BEGIN Provided records

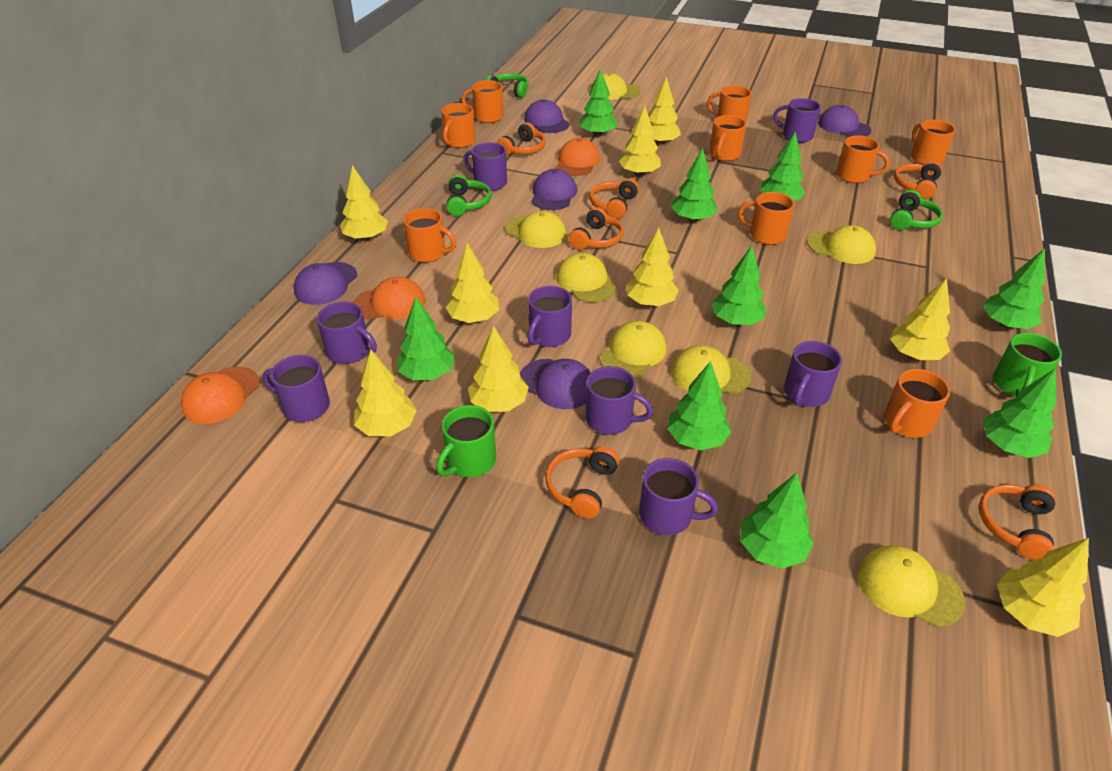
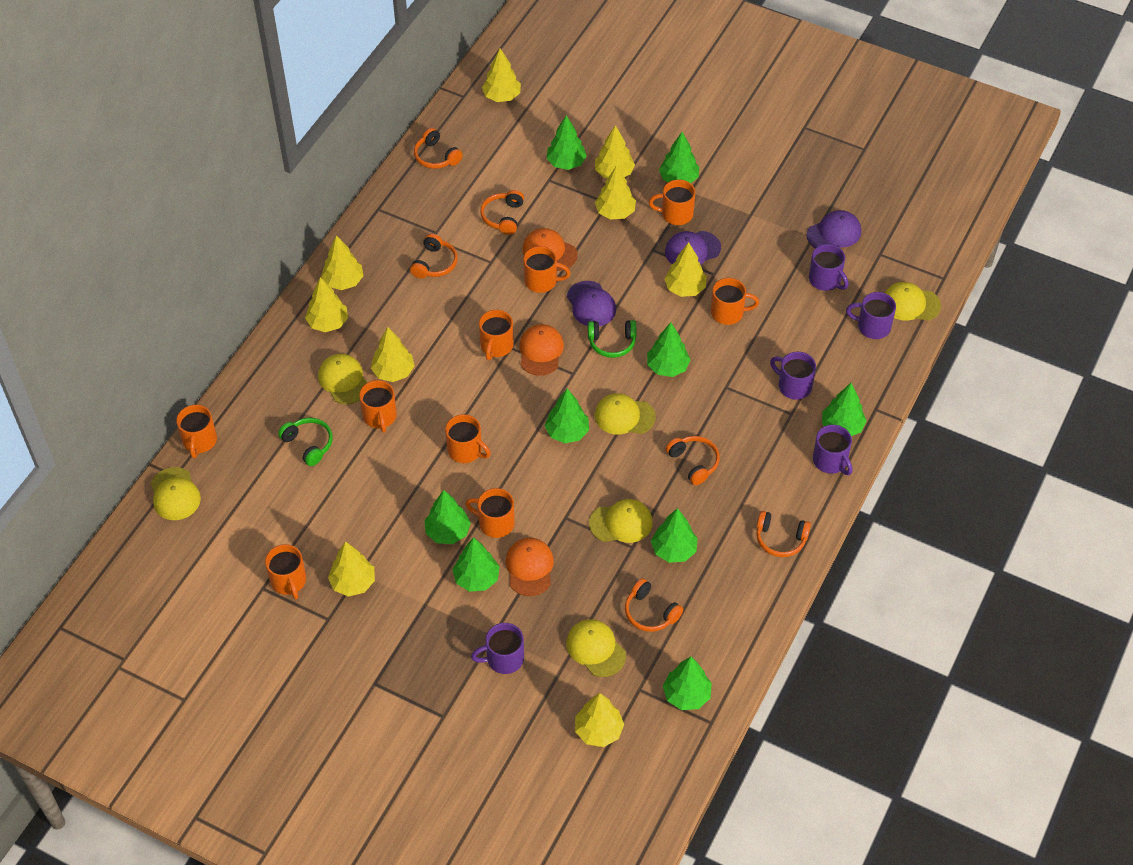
green headphones: 3 -> 2
green mug: 2 -> 0
purple cap: 5 -> 3
purple mug: 8 -> 5
yellow cap: 7 -> 6

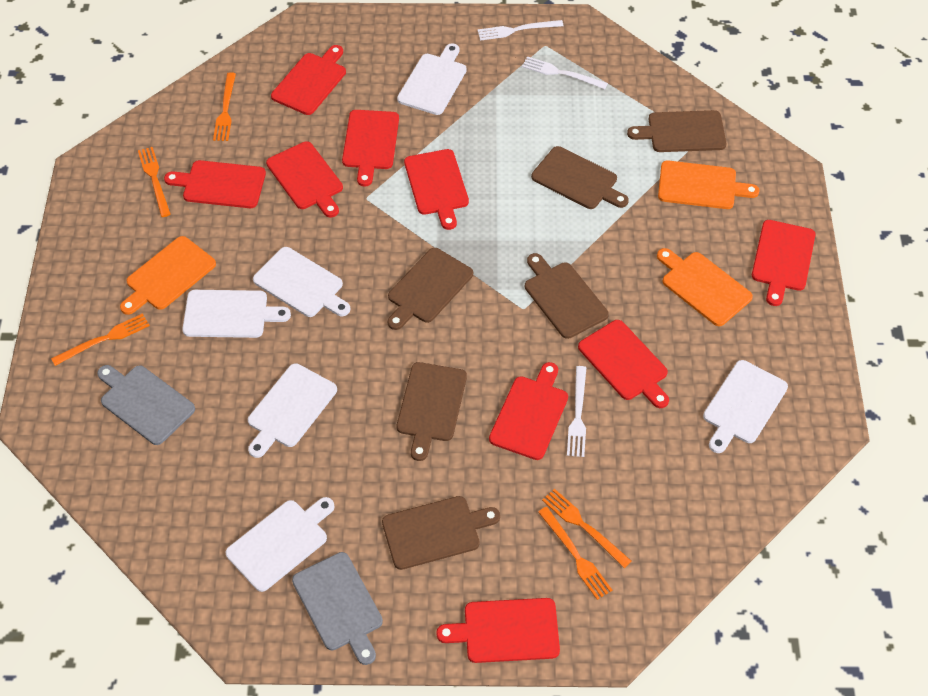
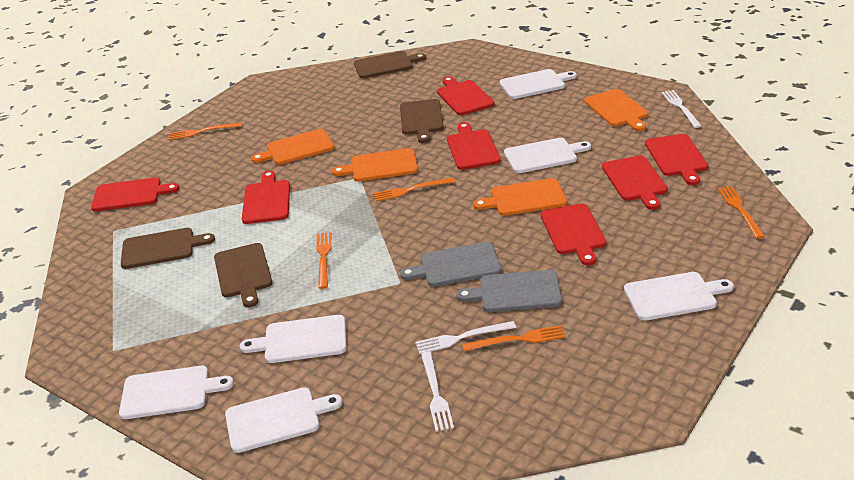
brown cutting board: 6 -> 4
orange cutting board: 3 -> 4
red cutting board: 9 -> 7

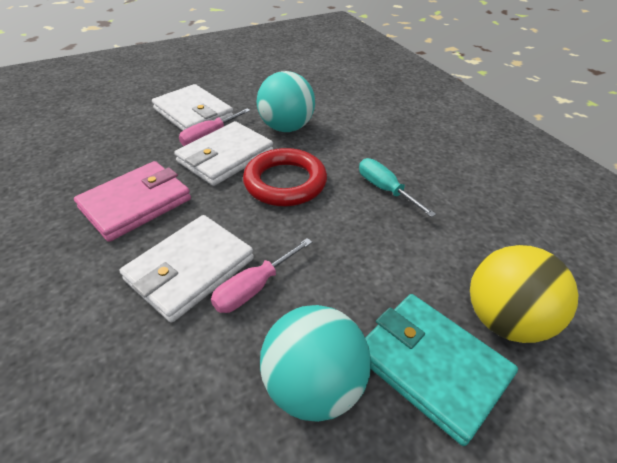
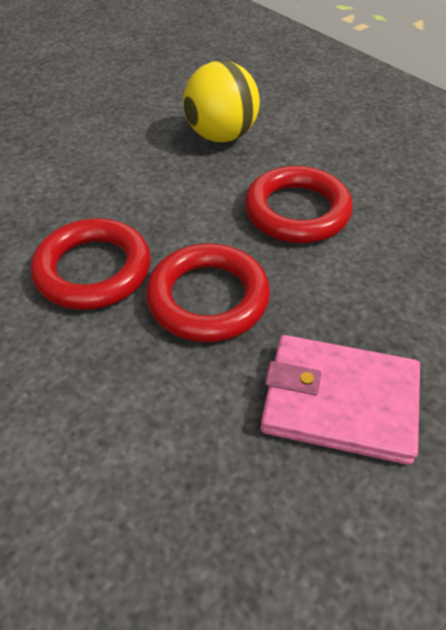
pink screwdriver: 2 -> 0
red ring: 1 -> 3
turquoise ball: 2 -> 0
turquoise screwdriver: 1 -> 0
turquoise wallet: 1 -> 0
white wallet: 3 -> 0

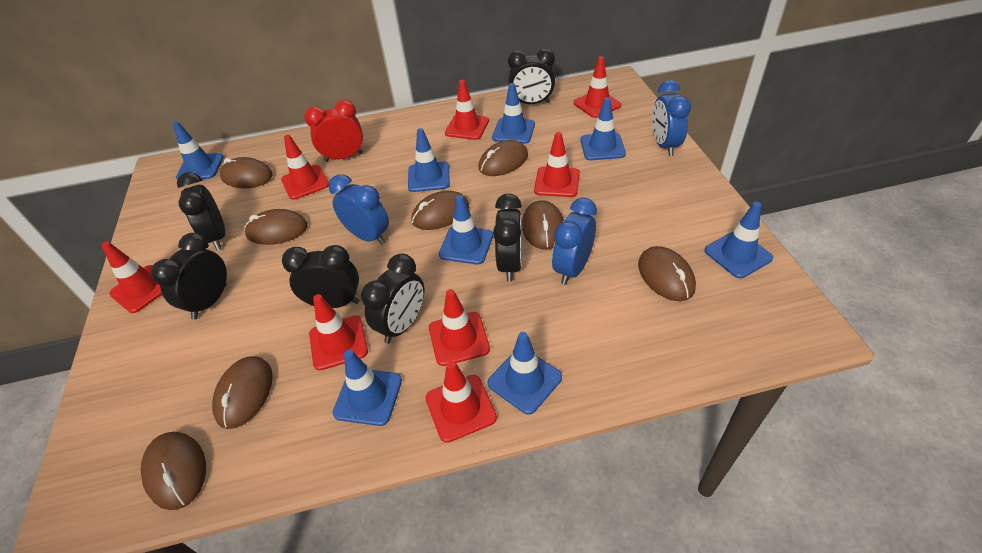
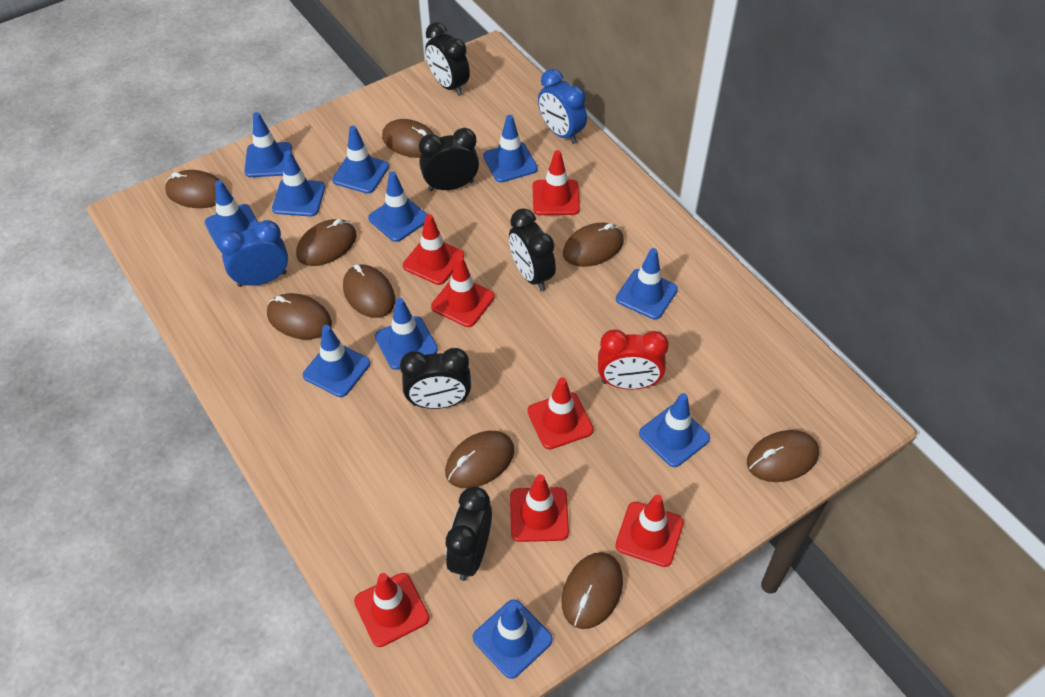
black clock: 6 -> 5
blue clock: 3 -> 2
blue traffic cone: 8 -> 11
brown mouse: 8 -> 9
red traffic cone: 8 -> 7

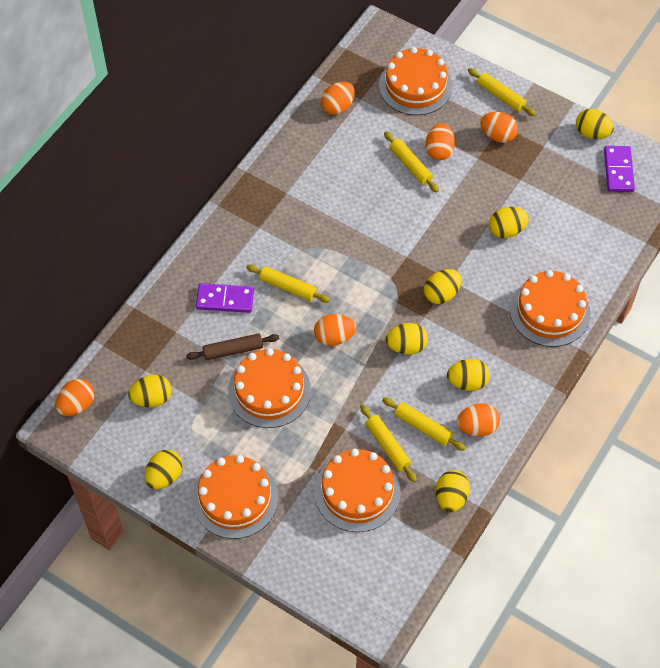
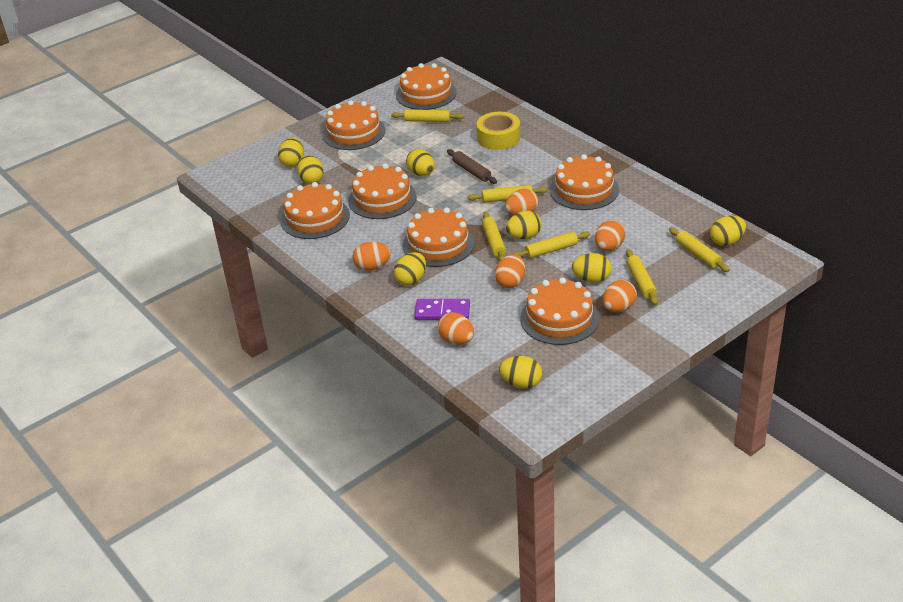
orange cake: 5 -> 7
purple domino: 2 -> 1
yellow rolling pin: 5 -> 6
yellow tape: 0 -> 1

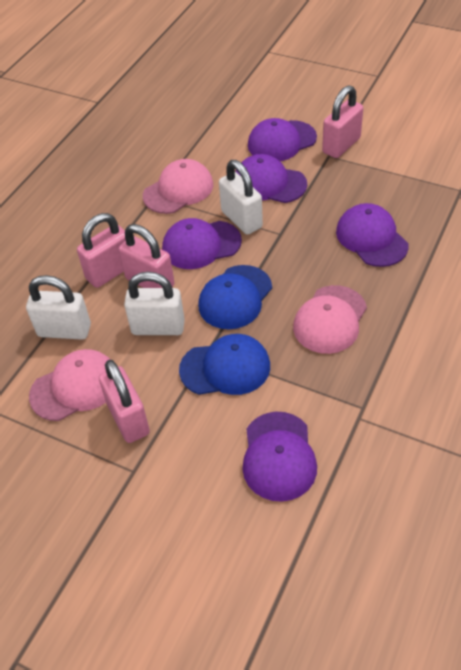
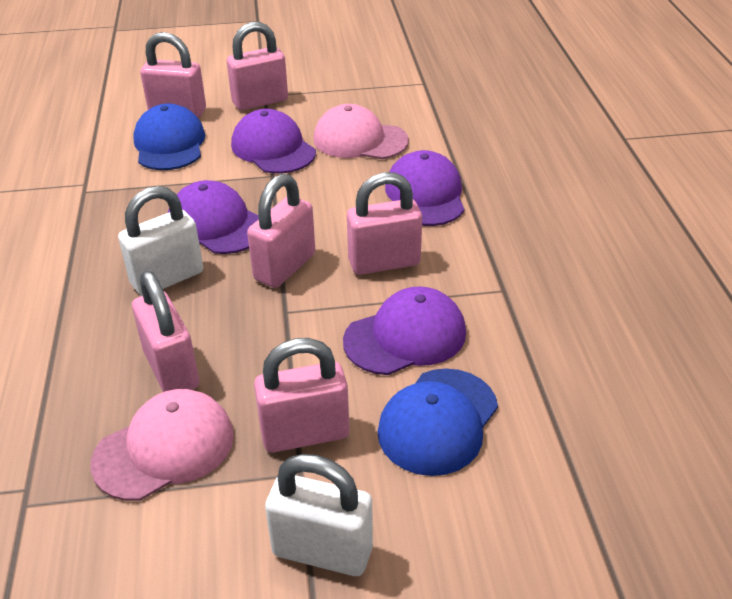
pink cap: 3 -> 2
pink padlock: 4 -> 6
purple cap: 5 -> 4
white padlock: 3 -> 2

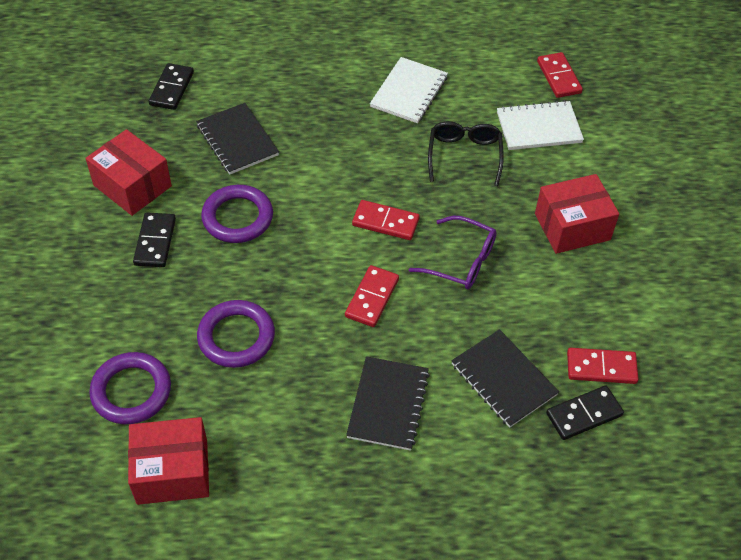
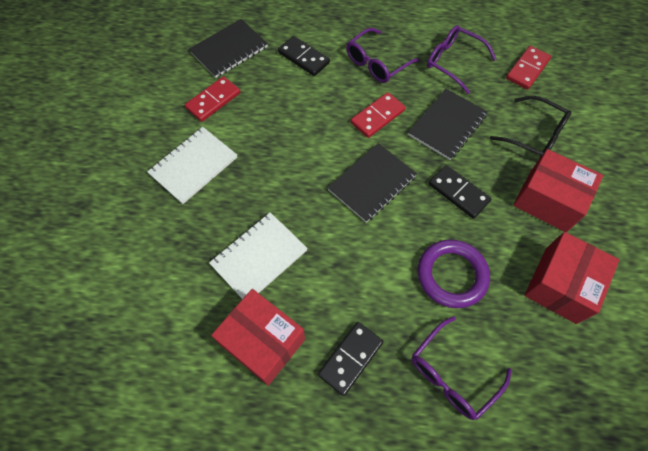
purple glasses: 1 -> 3
purple ring: 3 -> 1
red domino: 4 -> 3

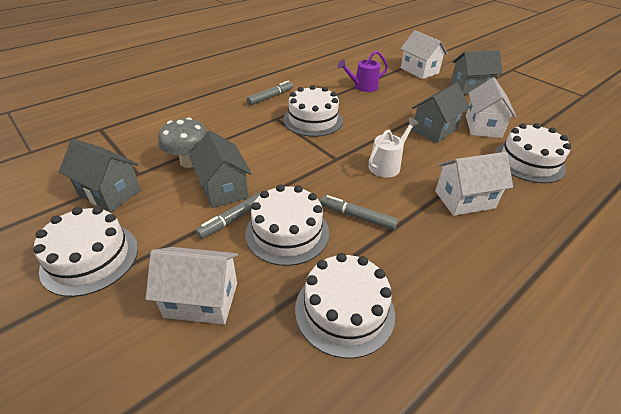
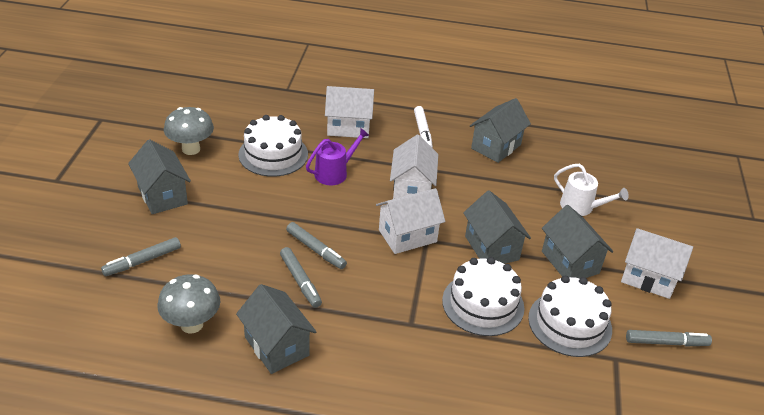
grey house: 4 -> 5
grey marker: 3 -> 4
grey mushroom: 1 -> 2
white cake: 5 -> 3
white marker: 0 -> 1

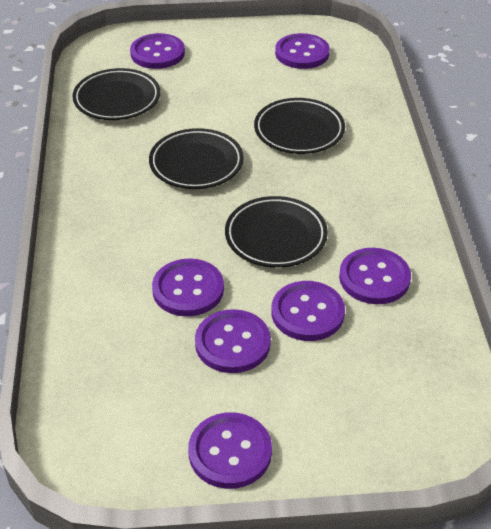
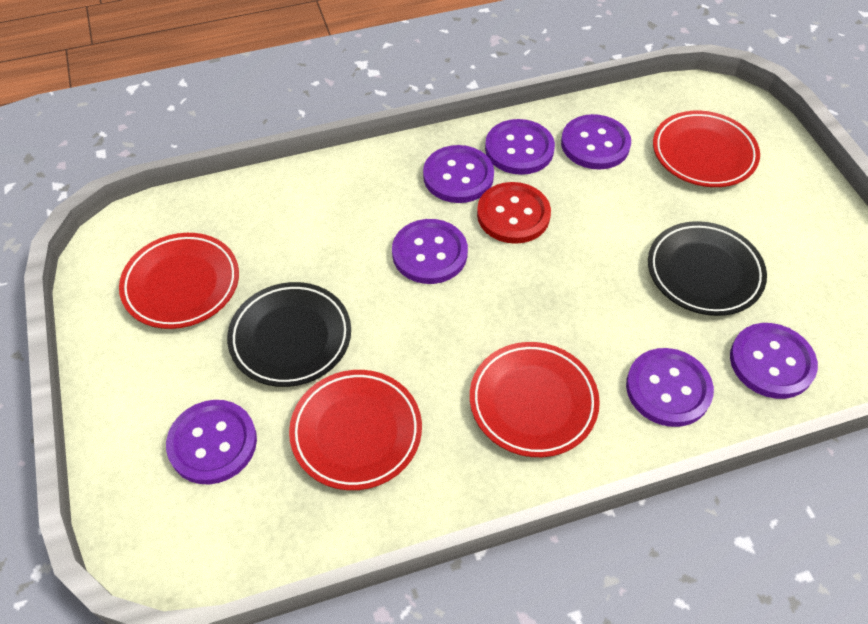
black plate: 4 -> 2
red button: 0 -> 1
red plate: 0 -> 4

END Provided records

If a line in the entries holds the string "purple", copy it.

• _Response to this task_
purple cap: 5 -> 3
purple mug: 8 -> 5
purple domino: 2 -> 1
purple cap: 5 -> 4
purple glasses: 1 -> 3
purple ring: 3 -> 1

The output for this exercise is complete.